Working data |
....................

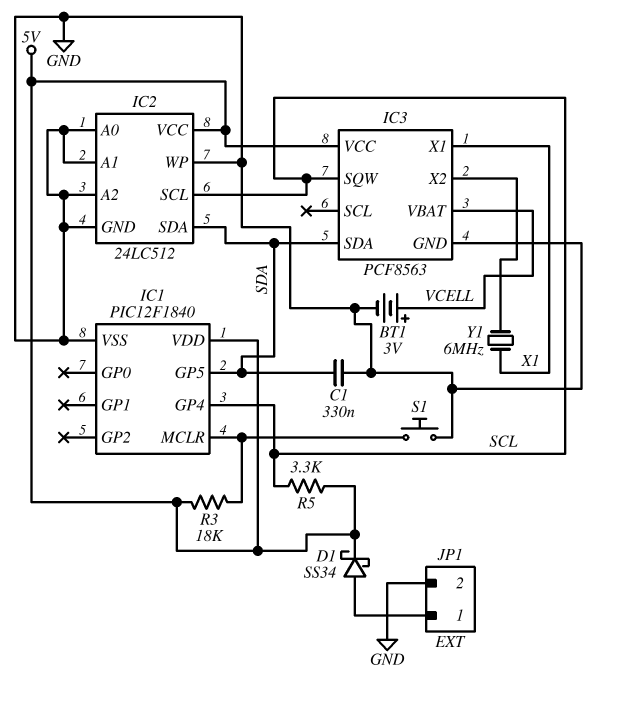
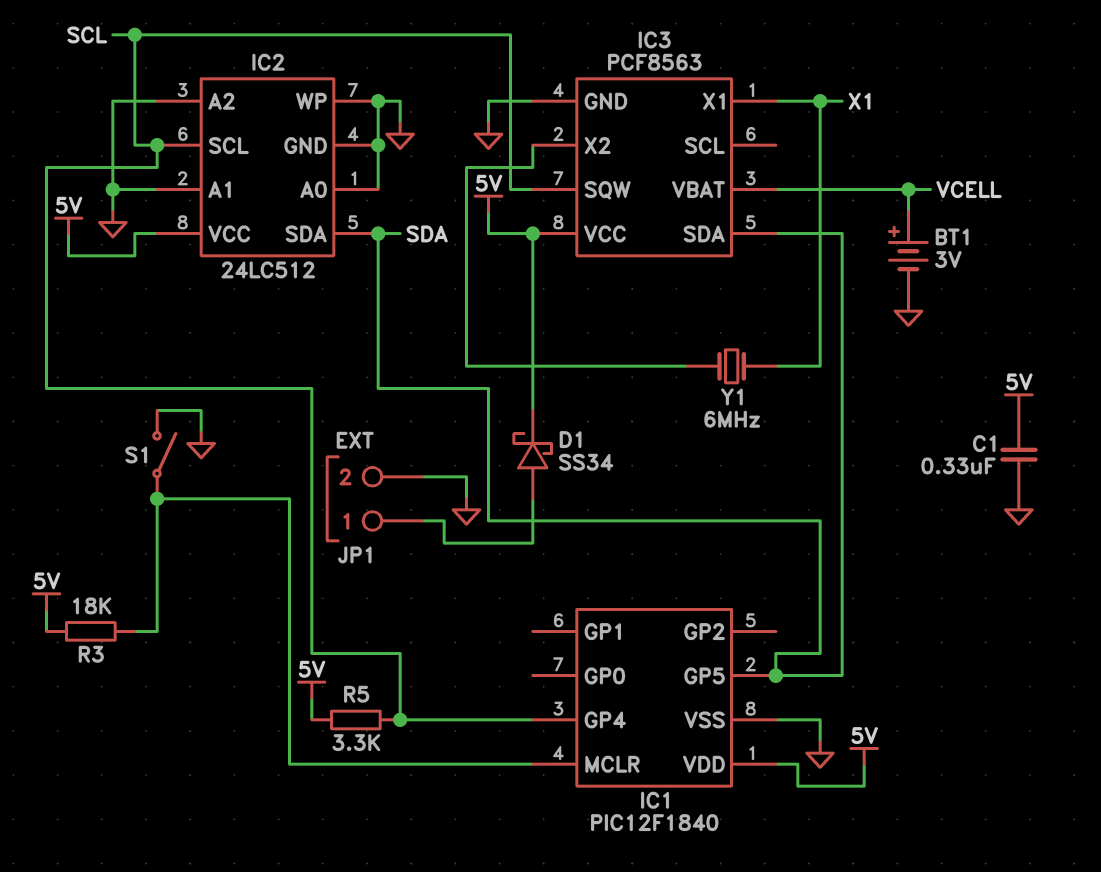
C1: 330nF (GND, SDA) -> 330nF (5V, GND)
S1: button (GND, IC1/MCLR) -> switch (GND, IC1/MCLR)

....................

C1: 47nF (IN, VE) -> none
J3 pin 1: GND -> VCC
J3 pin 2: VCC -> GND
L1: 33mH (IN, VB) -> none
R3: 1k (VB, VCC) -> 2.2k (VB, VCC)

....................

Your objective | Within the listing above, give again exactly every line from the line with "J3 pin 1: GND -> VCC" through the line with "R3: 1k (VB, VCC) -> 2.2k (VB, VCC)", both included, and no other line.

Solution for this exercise |
J3 pin 1: GND -> VCC
J3 pin 2: VCC -> GND
L1: 33mH (IN, VB) -> none
R3: 1k (VB, VCC) -> 2.2k (VB, VCC)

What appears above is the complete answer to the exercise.